• To do:
Could you reproduce, from the records below, everything from the line with "The camera went 65" down to the line with "Someone put down the ruler", keeping both of those lines and changing nothing?

• Input material:
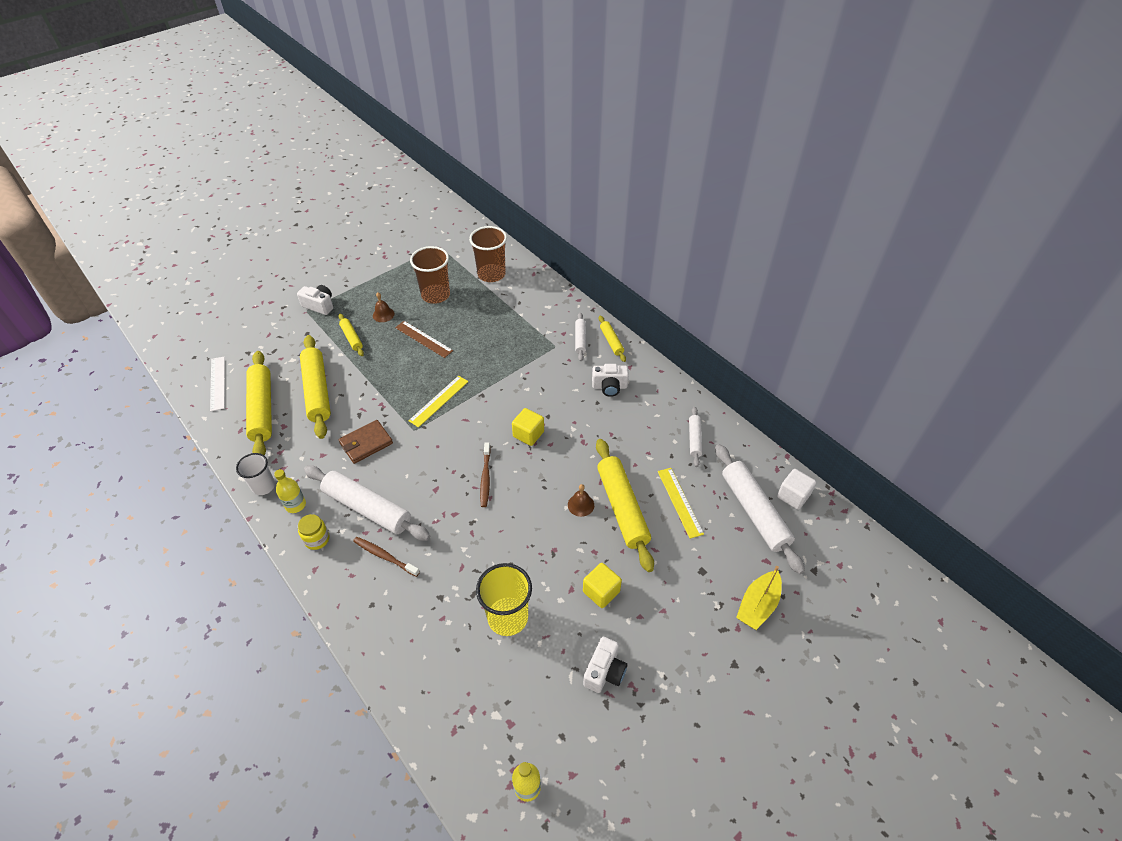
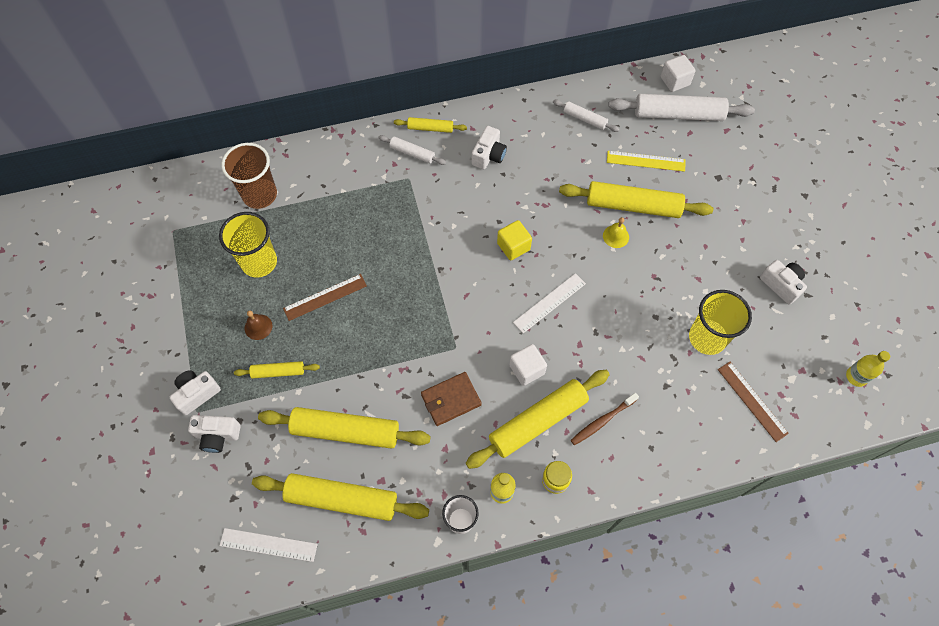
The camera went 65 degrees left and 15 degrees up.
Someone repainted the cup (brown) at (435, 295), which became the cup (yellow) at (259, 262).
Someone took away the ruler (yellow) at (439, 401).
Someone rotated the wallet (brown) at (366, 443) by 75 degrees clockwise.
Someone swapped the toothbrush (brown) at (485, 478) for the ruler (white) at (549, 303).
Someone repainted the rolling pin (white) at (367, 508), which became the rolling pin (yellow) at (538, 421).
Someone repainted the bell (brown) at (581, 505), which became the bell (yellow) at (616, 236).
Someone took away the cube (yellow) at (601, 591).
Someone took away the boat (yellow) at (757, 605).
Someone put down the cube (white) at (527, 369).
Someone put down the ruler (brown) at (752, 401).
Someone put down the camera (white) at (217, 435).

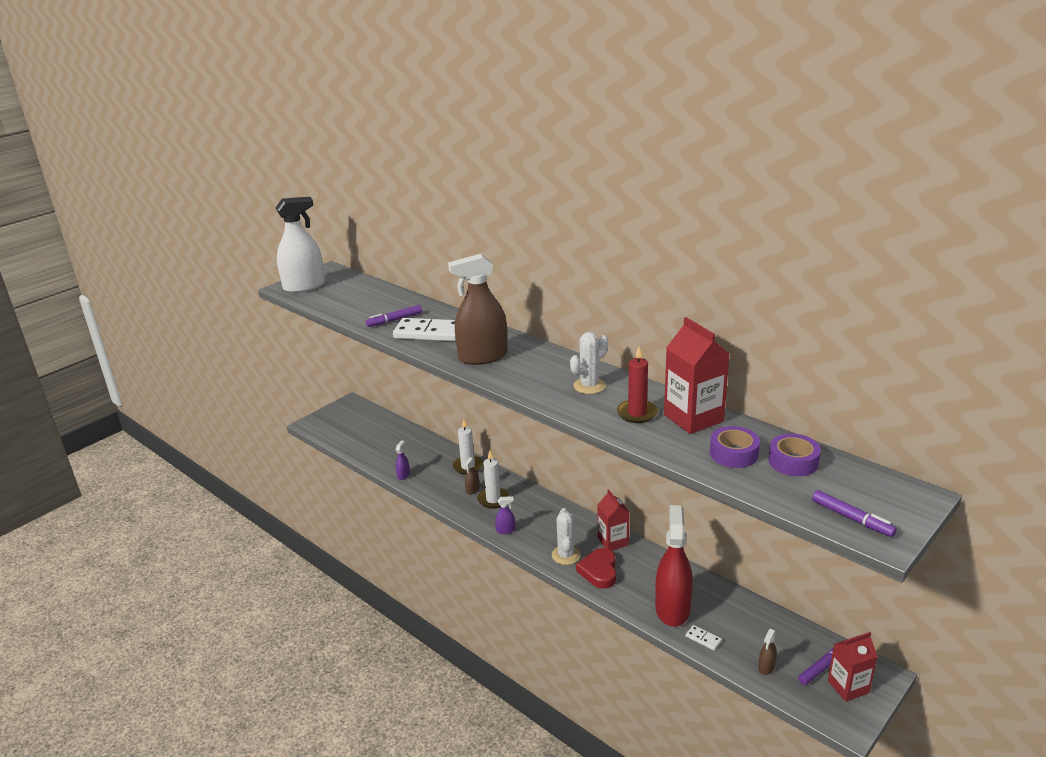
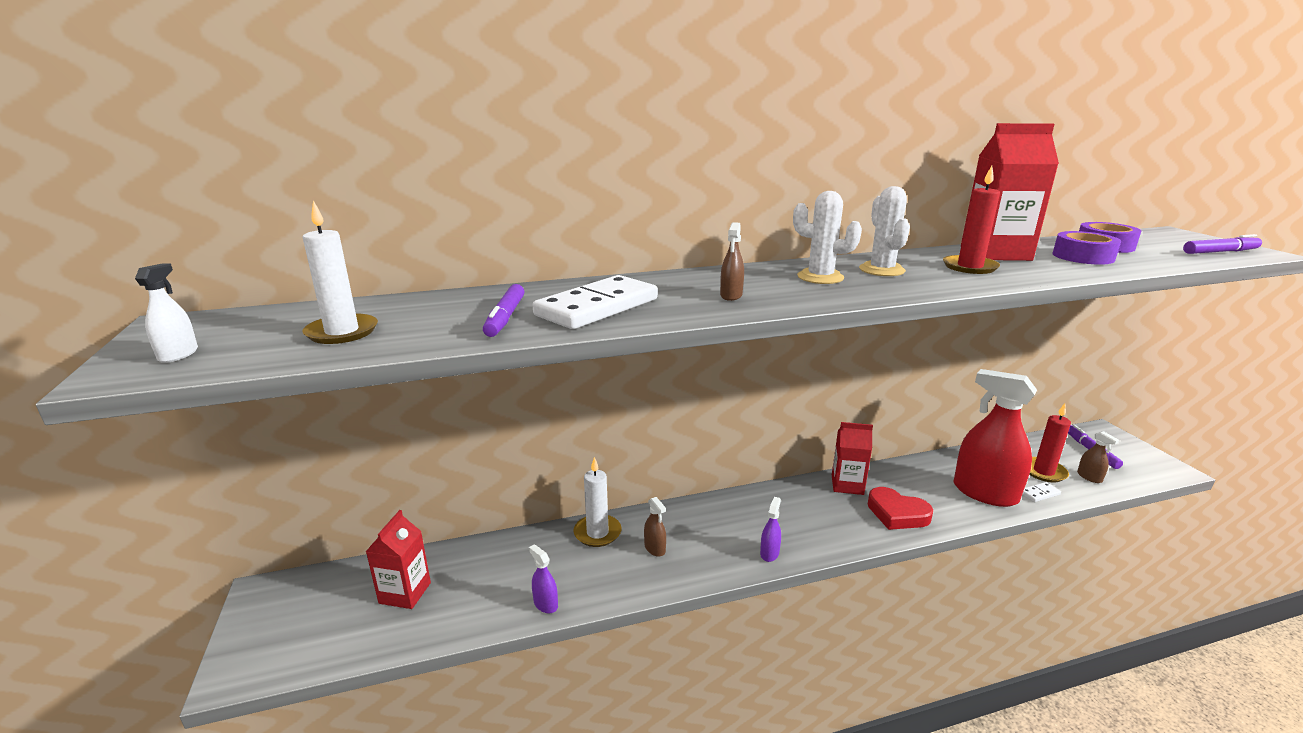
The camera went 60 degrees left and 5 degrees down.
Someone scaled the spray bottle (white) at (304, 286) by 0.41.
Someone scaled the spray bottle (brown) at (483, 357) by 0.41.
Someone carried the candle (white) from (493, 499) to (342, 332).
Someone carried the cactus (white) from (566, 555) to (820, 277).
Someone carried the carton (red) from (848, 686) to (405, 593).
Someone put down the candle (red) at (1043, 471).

--

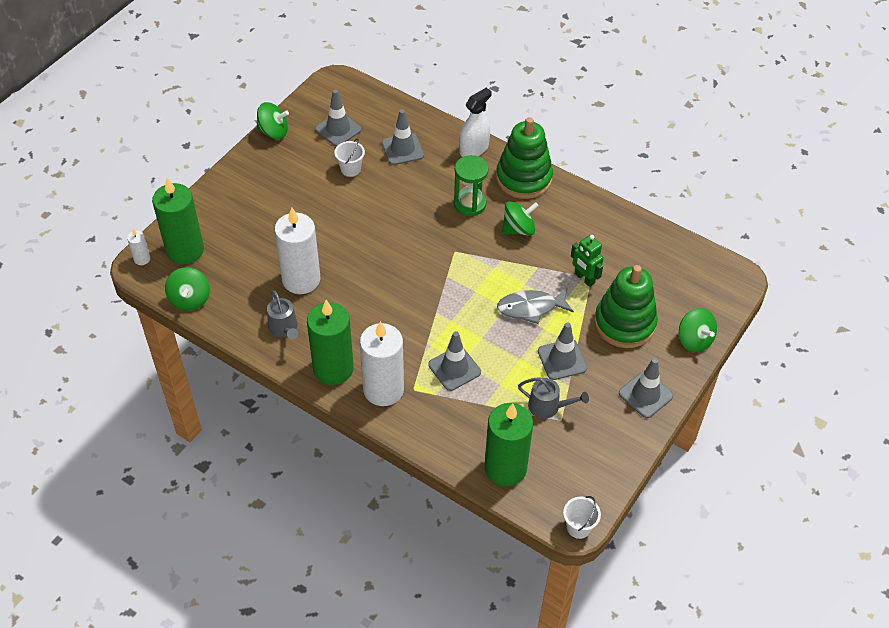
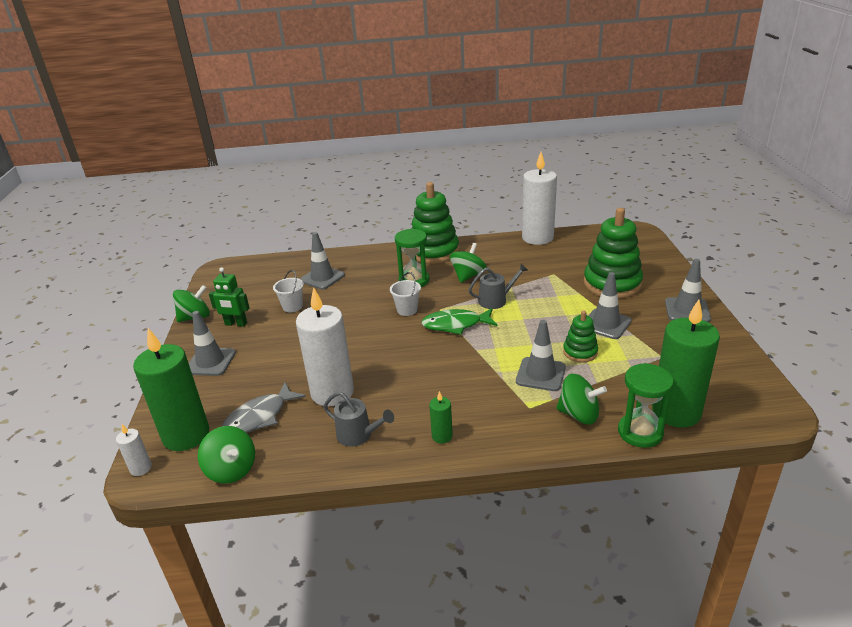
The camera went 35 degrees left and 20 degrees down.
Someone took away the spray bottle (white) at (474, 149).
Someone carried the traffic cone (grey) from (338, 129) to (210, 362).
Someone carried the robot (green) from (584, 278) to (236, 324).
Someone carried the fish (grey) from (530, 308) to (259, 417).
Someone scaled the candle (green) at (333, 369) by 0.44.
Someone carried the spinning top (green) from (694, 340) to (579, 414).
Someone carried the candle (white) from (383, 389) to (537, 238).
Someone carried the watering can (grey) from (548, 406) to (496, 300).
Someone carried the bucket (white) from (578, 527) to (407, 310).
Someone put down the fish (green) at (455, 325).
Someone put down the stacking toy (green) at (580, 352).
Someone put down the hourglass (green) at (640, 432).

• Result:
The camera went 65 degrees left and 15 degrees up.
Someone repainted the cup (brown) at (435, 295), which became the cup (yellow) at (259, 262).
Someone took away the ruler (yellow) at (439, 401).
Someone rotated the wallet (brown) at (366, 443) by 75 degrees clockwise.
Someone swapped the toothbrush (brown) at (485, 478) for the ruler (white) at (549, 303).
Someone repainted the rolling pin (white) at (367, 508), which became the rolling pin (yellow) at (538, 421).
Someone repainted the bell (brown) at (581, 505), which became the bell (yellow) at (616, 236).
Someone took away the cube (yellow) at (601, 591).
Someone took away the boat (yellow) at (757, 605).
Someone put down the cube (white) at (527, 369).
Someone put down the ruler (brown) at (752, 401).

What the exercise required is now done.